**Your goal:**
Report every line in the records below that holds the word "DGND".

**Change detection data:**
- Opening Delimiter -
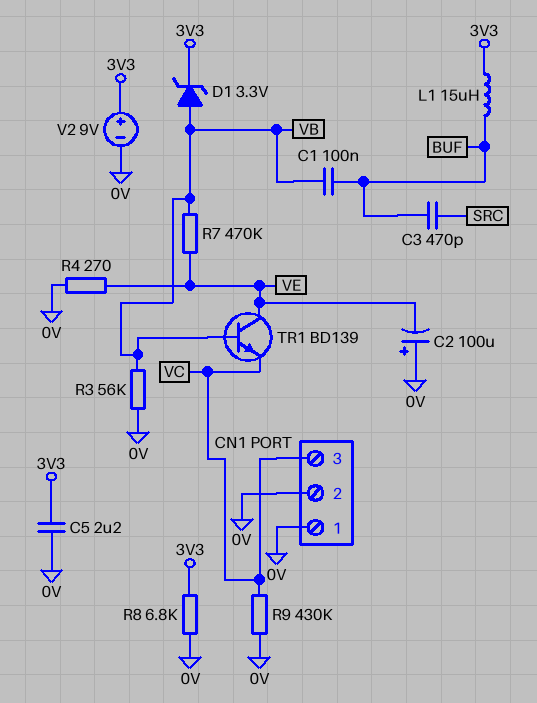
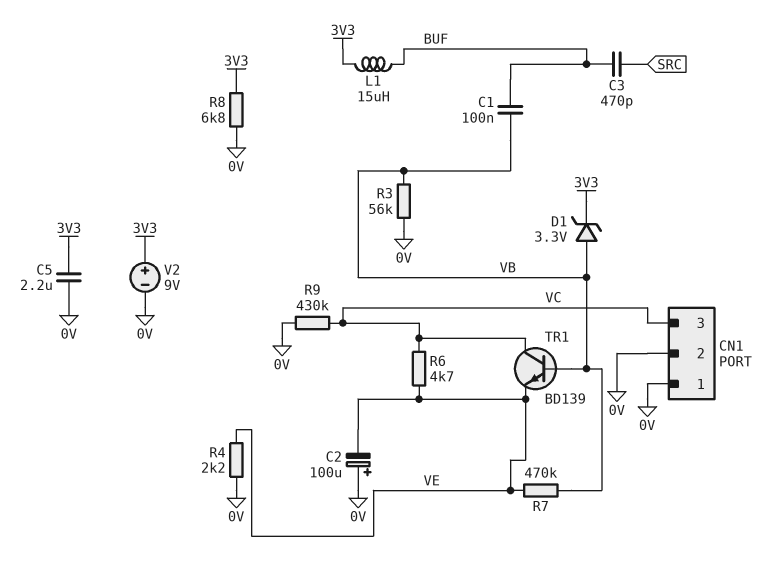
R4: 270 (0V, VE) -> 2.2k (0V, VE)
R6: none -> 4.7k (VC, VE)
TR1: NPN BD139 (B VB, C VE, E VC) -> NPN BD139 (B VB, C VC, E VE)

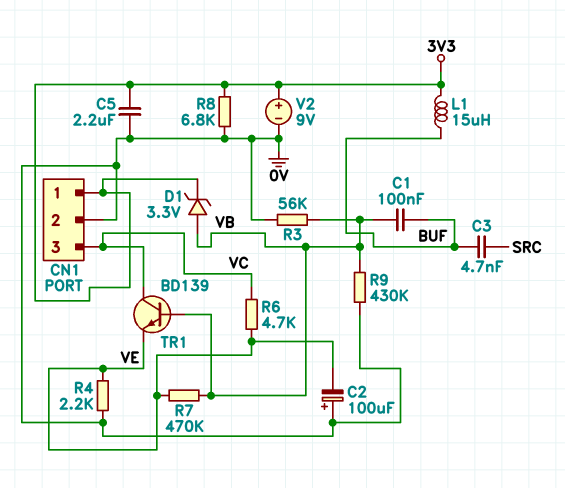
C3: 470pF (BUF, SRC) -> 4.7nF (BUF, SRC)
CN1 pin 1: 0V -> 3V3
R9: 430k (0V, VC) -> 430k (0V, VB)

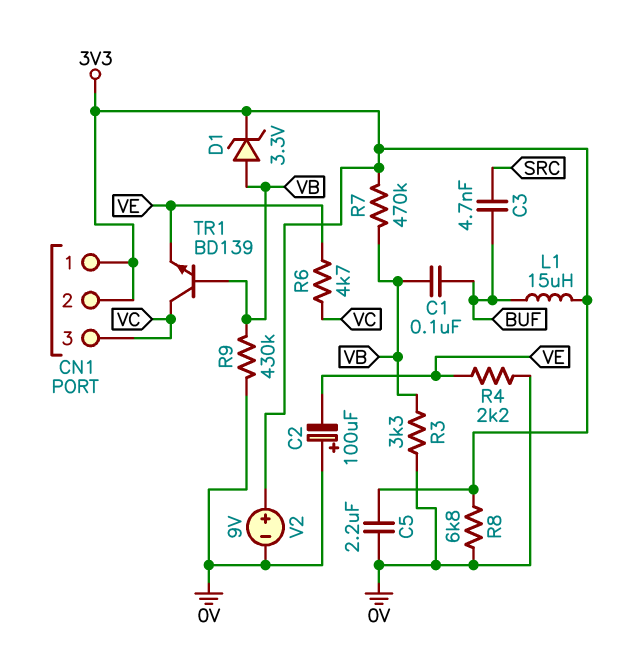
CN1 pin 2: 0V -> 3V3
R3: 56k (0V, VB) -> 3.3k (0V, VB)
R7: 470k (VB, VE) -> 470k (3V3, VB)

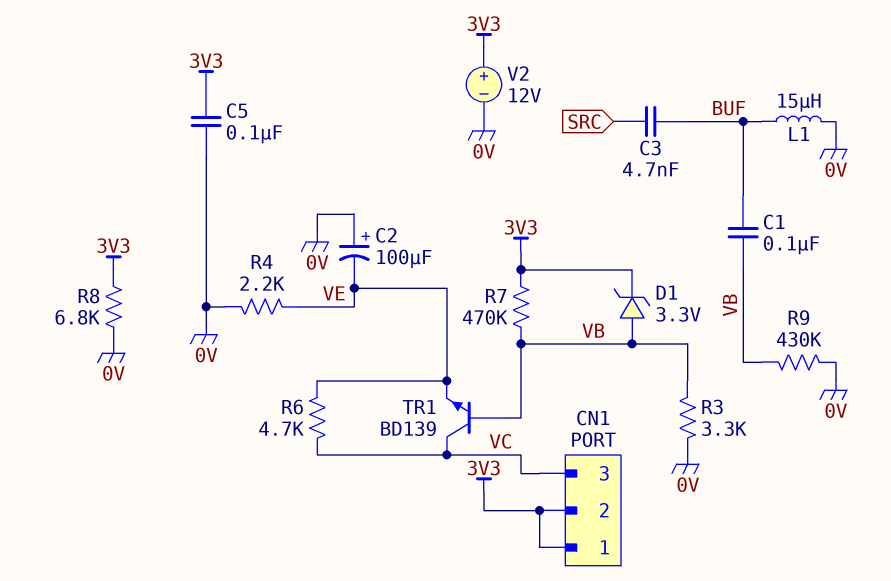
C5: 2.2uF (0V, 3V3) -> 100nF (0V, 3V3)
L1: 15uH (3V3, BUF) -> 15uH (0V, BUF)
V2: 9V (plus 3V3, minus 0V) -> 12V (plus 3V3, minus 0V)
- Closing Delimiter -
- Opening Delimiter -
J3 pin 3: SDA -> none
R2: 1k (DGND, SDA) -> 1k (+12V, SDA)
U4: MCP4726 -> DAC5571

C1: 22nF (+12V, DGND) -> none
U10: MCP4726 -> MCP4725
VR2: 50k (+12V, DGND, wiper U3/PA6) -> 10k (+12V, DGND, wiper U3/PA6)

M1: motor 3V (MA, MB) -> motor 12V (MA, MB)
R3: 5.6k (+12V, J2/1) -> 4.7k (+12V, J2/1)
- Closing Delimiter -
- Opening Delimiter -
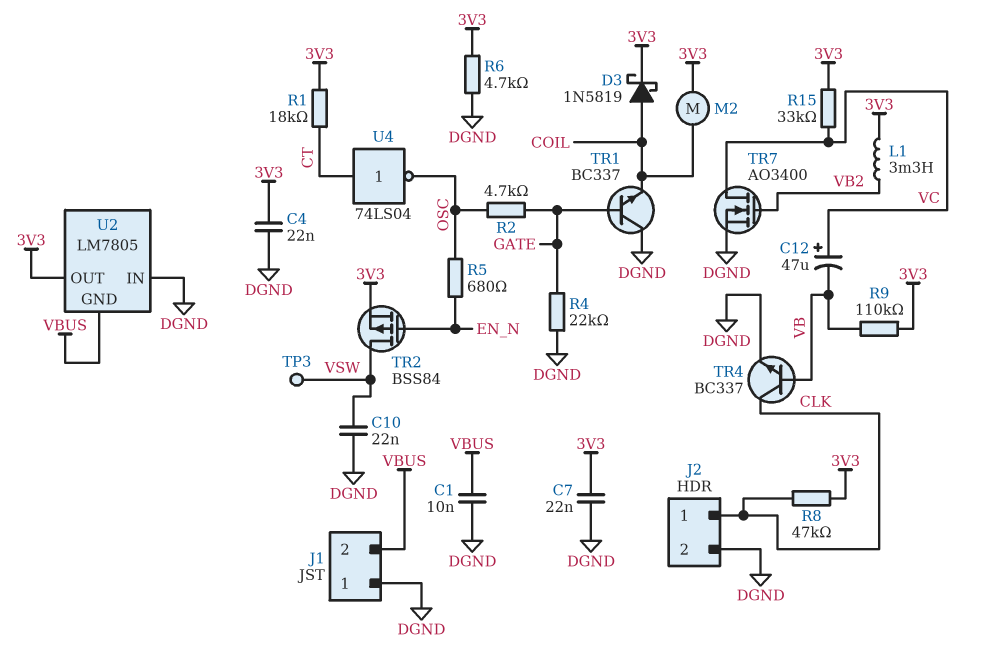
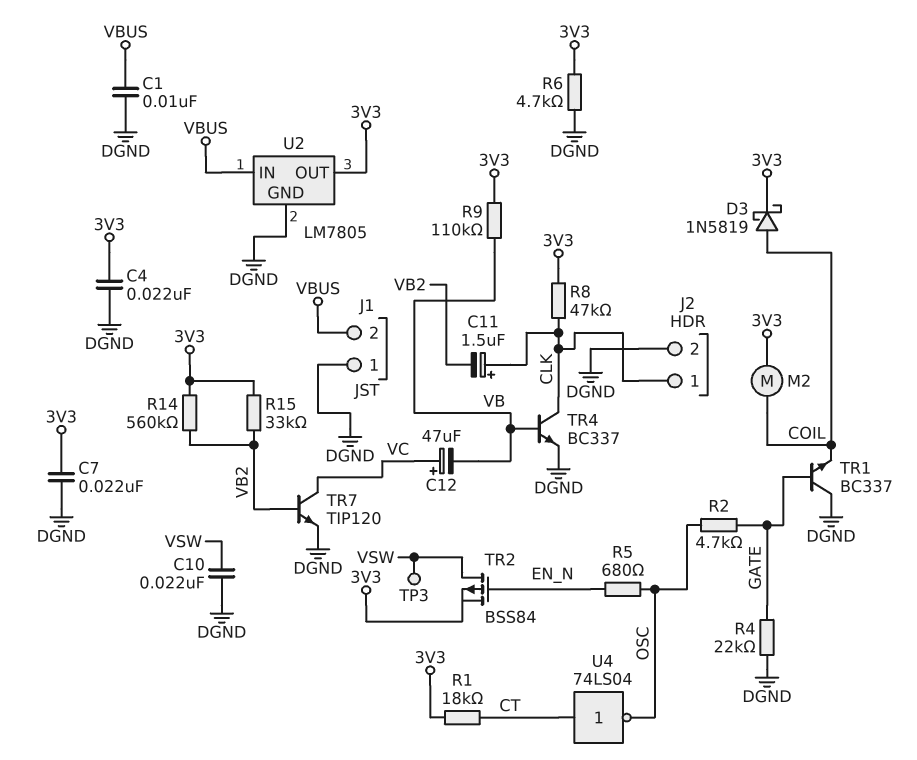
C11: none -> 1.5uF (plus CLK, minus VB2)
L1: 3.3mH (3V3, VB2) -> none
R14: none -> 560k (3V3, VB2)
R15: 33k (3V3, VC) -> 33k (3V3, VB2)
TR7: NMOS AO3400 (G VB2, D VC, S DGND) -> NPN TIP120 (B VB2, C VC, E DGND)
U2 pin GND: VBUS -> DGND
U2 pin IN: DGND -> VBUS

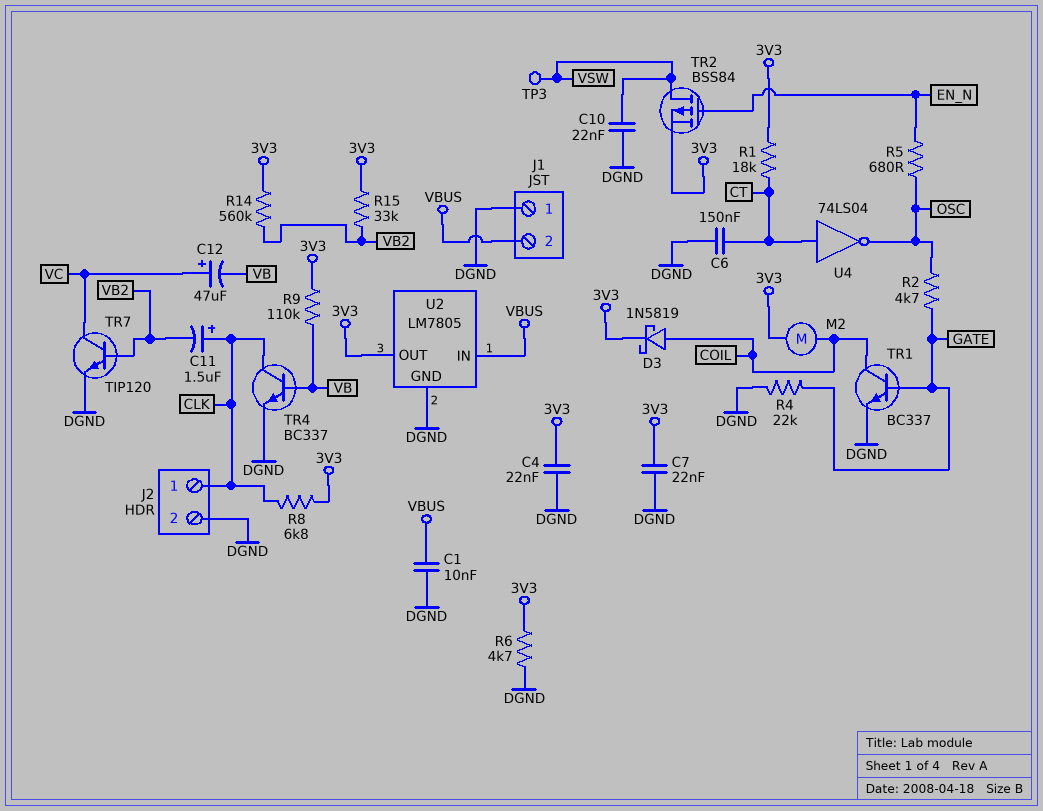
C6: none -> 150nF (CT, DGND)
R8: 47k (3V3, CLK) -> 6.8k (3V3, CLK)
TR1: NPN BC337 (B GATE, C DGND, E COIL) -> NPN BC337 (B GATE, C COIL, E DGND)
- Closing Delimiter -
**Written response:**
R2: 1k (DGND, SDA) -> 1k (+12V, SDA)
C1: 22nF (+12V, DGND) -> none
VR2: 50k (+12V, DGND, wiper U3/PA6) -> 10k (+12V, DGND, wiper U3/PA6)
TR7: NMOS AO3400 (G VB2, D VC, S DGND) -> NPN TIP120 (B VB2, C VC, E DGND)
U2 pin GND: VBUS -> DGND
U2 pin IN: DGND -> VBUS
C6: none -> 150nF (CT, DGND)
TR1: NPN BC337 (B GATE, C DGND, E COIL) -> NPN BC337 (B GATE, C COIL, E DGND)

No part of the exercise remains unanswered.